▸ **Task instructions**: The answer should be each line of the records that contains the word "VBAT"; please copy them all.

▸ **Records to use**:
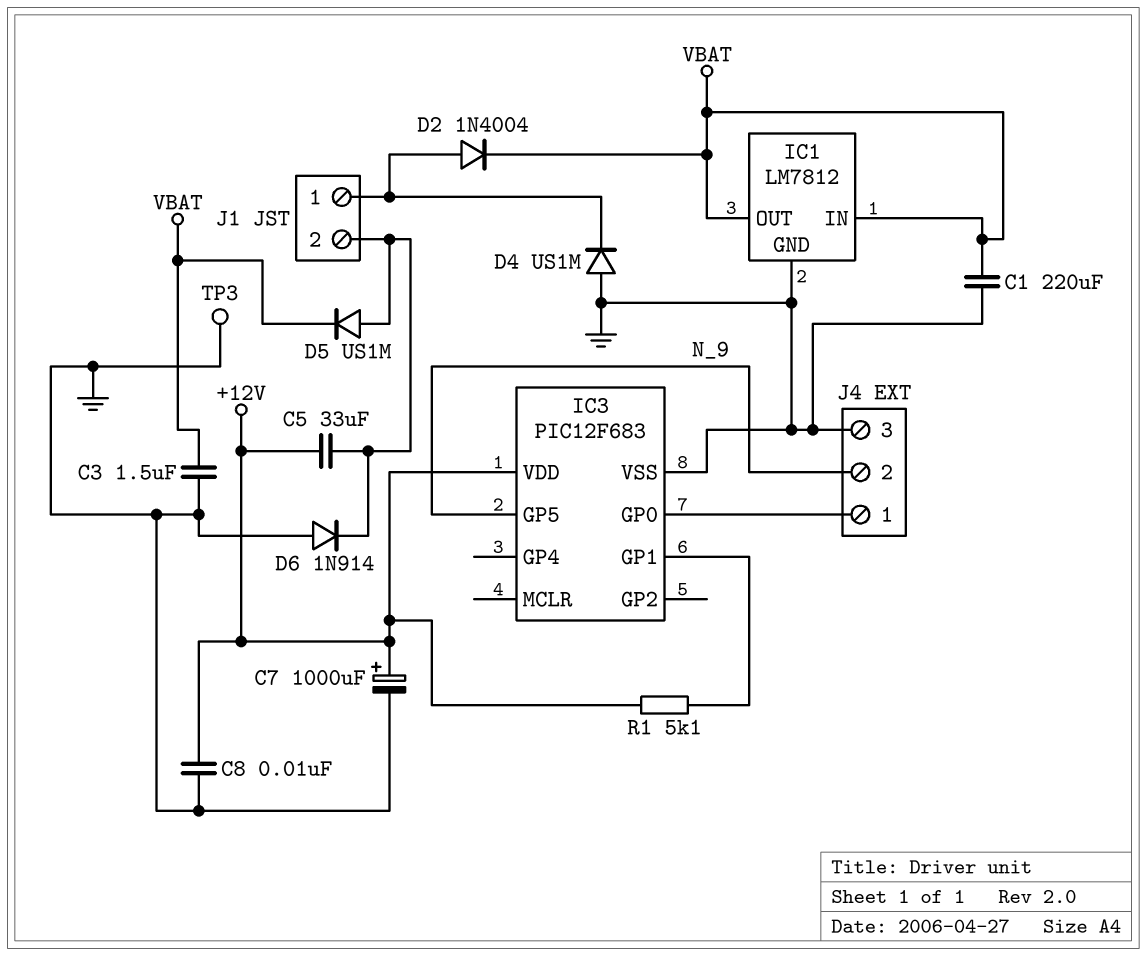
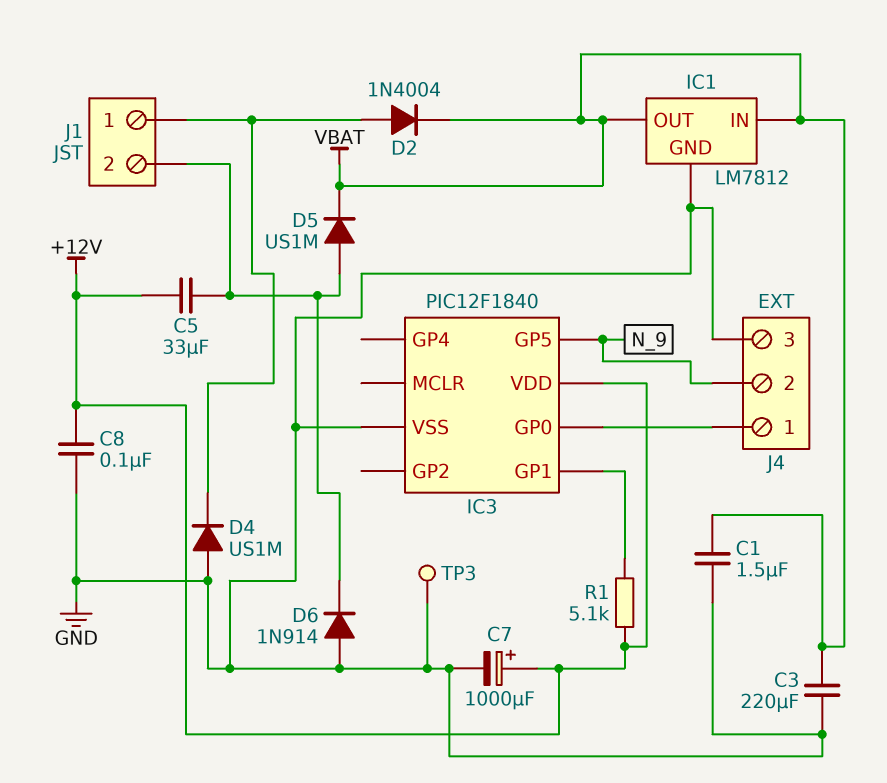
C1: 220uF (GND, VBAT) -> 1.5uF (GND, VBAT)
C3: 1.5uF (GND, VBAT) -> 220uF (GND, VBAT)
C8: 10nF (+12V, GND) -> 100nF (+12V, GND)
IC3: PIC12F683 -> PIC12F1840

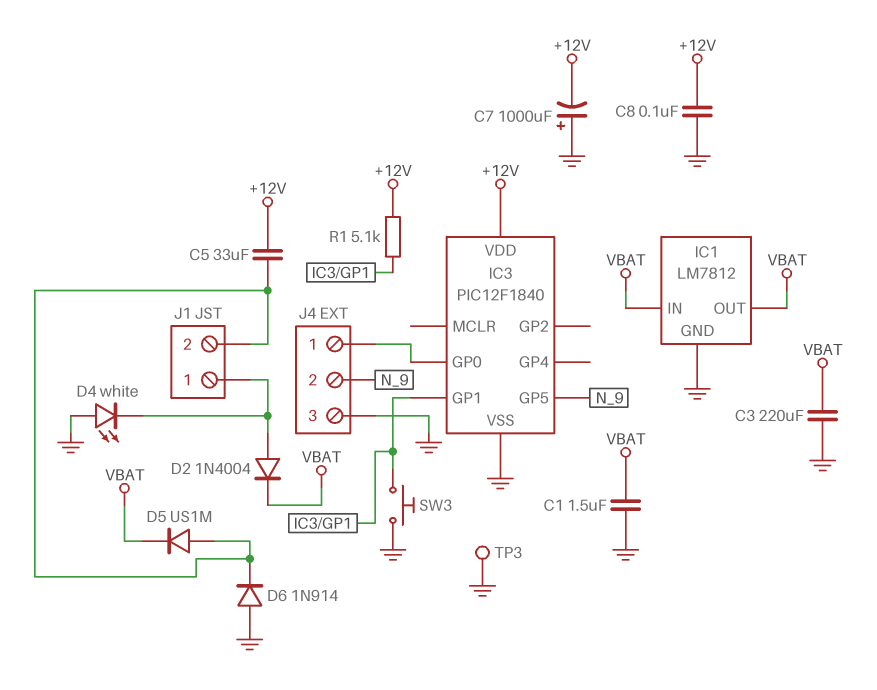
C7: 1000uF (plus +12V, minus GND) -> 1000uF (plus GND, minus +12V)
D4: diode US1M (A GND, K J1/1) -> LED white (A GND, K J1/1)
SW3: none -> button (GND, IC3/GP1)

▸ **Result below**:
C1: 220uF (GND, VBAT) -> 1.5uF (GND, VBAT)
C3: 1.5uF (GND, VBAT) -> 220uF (GND, VBAT)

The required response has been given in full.